## AIM OF THE TASK
Every line between the one containing "building: [244,370,294,412] -> none" and the last line of the data, both included, is to be set down exactly, and pictures are to be omitted.

## INFORMATION GIVEN
- Opening Delimiter -

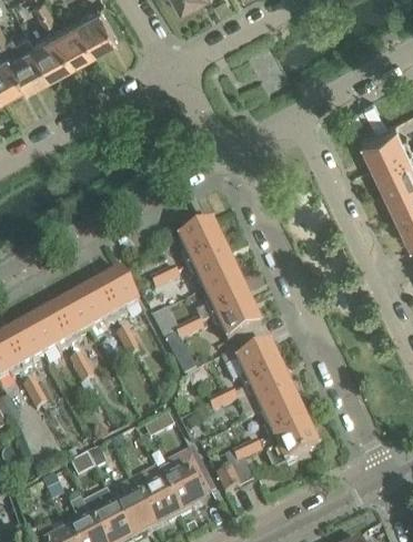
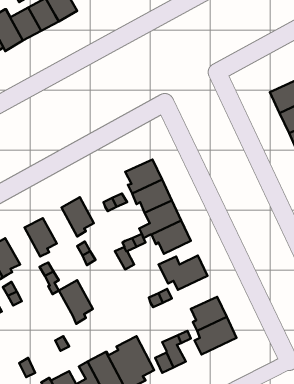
building: [73,284,117,339] -> [59,280,93,324]
building: [26,309,70,356] -> none
building: [244,370,294,412] -> none

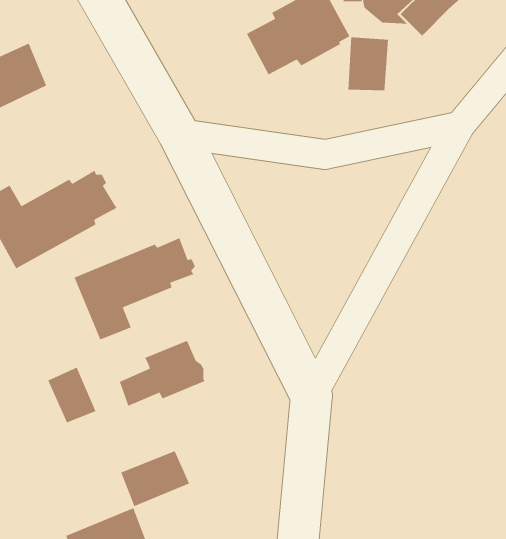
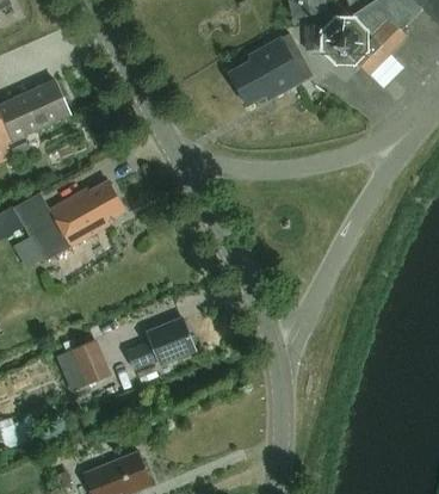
building: [347,37,389,91] -> none
building: [73,237,196,341] -> none
building: [120,450,190,507] -> none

- Closing Delimiter -

## SOLVED EXERCISE
building: [244,370,294,412] -> none

building: [347,37,389,91] -> none
building: [73,237,196,341] -> none
building: [120,450,190,507] -> none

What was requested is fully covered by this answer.